__TASK OBJECTIVE__: Beginning with the line that holds "LINE3 pin AO: TX -> A7" in the data below, give again every line through the one that holds "DIGITS1 pin GND: none -> GND", exactly as written.

(Dataset entries)
»»

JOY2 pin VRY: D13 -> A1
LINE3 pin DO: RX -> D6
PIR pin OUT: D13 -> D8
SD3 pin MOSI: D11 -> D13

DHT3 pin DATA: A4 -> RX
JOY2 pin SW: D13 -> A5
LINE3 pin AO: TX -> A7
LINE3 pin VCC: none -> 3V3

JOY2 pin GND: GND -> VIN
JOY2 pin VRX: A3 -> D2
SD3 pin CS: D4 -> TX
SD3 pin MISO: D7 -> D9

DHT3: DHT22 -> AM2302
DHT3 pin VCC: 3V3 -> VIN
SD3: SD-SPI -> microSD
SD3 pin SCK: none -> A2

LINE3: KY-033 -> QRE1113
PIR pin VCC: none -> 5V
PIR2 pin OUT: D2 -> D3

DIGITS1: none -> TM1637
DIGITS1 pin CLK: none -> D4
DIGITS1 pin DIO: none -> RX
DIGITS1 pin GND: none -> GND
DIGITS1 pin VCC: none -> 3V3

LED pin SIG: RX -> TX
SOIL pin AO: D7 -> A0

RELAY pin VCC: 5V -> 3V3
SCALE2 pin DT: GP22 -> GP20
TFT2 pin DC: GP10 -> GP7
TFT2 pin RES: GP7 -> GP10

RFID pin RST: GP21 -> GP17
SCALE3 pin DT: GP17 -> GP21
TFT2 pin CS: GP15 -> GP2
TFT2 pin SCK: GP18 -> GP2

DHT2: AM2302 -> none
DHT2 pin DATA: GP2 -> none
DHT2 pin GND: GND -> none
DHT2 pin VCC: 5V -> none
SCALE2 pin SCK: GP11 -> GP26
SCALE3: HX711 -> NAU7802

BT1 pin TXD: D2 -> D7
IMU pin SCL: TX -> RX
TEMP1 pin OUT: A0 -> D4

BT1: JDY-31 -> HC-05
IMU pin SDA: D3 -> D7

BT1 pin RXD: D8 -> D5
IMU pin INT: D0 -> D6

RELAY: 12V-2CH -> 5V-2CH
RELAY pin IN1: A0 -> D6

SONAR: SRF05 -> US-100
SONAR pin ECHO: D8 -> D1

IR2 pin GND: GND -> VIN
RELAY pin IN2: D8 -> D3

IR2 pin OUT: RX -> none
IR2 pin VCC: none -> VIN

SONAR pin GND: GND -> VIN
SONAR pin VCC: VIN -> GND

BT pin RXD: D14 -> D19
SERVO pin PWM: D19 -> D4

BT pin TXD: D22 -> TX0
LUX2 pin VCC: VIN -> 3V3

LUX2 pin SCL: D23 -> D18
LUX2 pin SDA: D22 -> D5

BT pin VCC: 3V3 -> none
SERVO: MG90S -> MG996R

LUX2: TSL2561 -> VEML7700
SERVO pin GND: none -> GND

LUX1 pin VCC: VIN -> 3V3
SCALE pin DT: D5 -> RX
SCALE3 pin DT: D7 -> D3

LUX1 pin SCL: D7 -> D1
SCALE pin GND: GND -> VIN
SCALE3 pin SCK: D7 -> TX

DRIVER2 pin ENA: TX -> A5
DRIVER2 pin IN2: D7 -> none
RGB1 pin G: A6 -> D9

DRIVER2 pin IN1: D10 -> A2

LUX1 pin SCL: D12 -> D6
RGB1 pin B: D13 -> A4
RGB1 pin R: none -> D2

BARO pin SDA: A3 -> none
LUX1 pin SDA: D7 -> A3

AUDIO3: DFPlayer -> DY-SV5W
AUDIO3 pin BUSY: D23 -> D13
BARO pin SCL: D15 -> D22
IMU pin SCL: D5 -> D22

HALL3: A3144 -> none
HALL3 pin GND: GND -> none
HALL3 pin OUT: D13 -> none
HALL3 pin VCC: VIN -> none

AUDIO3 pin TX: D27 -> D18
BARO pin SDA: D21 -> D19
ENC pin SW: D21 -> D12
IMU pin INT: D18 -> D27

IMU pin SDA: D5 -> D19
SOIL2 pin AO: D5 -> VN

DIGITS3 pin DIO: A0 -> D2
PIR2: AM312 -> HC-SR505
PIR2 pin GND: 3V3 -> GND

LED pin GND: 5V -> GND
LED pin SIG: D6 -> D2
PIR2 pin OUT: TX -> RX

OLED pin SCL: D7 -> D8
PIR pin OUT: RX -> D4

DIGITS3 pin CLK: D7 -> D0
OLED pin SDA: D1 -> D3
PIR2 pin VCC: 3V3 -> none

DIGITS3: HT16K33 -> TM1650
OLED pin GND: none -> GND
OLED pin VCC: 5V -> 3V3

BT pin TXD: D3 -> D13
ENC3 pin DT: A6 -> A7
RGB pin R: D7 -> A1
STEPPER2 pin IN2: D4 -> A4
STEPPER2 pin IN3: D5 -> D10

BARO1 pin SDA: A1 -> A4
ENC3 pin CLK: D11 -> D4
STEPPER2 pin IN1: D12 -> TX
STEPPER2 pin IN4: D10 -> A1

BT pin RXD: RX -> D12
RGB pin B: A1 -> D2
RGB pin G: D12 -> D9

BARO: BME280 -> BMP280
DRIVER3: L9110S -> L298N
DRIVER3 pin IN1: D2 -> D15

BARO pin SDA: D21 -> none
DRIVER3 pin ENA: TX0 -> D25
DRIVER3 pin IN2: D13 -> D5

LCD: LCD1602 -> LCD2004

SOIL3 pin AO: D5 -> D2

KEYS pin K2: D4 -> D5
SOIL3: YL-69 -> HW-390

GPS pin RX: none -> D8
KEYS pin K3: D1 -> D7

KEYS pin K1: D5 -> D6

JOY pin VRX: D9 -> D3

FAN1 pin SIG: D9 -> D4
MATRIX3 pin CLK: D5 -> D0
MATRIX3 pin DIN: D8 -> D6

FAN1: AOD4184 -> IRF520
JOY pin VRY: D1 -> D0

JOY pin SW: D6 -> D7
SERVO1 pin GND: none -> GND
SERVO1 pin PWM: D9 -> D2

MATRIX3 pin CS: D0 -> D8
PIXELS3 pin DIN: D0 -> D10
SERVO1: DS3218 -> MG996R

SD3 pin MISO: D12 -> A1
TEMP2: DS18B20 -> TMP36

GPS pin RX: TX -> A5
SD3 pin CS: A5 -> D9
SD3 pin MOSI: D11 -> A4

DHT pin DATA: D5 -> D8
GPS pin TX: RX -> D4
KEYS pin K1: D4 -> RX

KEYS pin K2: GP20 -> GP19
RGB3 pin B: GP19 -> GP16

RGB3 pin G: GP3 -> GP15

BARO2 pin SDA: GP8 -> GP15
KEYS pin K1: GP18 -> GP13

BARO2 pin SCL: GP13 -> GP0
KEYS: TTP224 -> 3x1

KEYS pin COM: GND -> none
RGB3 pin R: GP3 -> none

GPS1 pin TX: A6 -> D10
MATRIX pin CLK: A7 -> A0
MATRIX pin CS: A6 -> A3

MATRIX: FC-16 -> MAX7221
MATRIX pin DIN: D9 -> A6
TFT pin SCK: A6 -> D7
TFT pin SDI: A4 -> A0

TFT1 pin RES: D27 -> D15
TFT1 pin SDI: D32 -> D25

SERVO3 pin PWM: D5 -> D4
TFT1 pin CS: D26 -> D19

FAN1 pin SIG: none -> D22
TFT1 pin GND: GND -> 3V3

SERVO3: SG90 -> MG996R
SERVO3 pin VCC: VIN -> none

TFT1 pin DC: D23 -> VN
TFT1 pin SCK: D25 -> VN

««

__ANSWER TO THE PROBLEM__:
LINE3 pin AO: TX -> A7
LINE3 pin VCC: none -> 3V3

JOY2 pin GND: GND -> VIN
JOY2 pin VRX: A3 -> D2
SD3 pin CS: D4 -> TX
SD3 pin MISO: D7 -> D9

DHT3: DHT22 -> AM2302
DHT3 pin VCC: 3V3 -> VIN
SD3: SD-SPI -> microSD
SD3 pin SCK: none -> A2

LINE3: KY-033 -> QRE1113
PIR pin VCC: none -> 5V
PIR2 pin OUT: D2 -> D3

DIGITS1: none -> TM1637
DIGITS1 pin CLK: none -> D4
DIGITS1 pin DIO: none -> RX
DIGITS1 pin GND: none -> GND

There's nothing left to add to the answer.